----- PROVIDED RECORDS -----

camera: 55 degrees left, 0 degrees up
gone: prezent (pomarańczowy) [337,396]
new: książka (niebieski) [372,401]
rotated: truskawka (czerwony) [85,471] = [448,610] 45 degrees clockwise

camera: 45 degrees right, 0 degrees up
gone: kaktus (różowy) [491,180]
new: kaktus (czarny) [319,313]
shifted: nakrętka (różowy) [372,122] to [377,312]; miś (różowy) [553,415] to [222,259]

-----
----- PROVIDED RECORDS -----

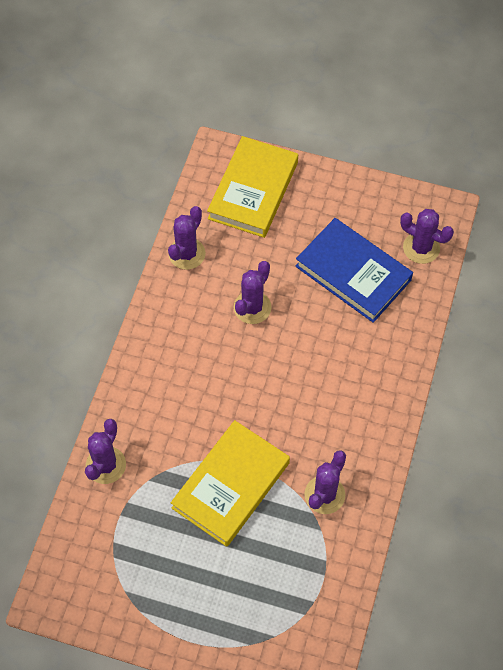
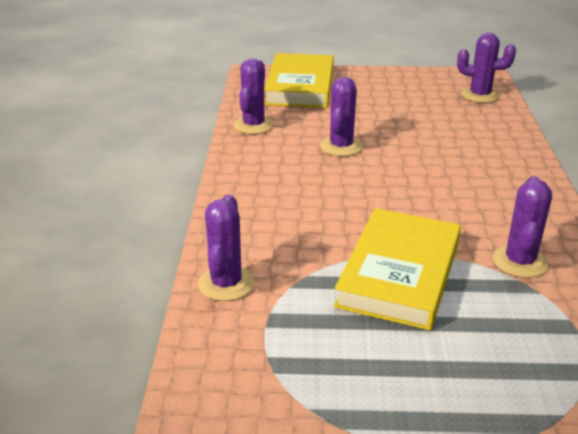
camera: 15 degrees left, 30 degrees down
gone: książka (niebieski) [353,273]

-----

§ TASK STATEMENT: From the listing above, repeat exactly the lines starting at the line that includes "gone: prezent (pomarańczowy) [337,396]" and ending at the line that includes "new: książka (niebieski) [372,401]", with nothing outside that span.

§ YOUR RESPONSE:
gone: prezent (pomarańczowy) [337,396]
new: książka (niebieski) [372,401]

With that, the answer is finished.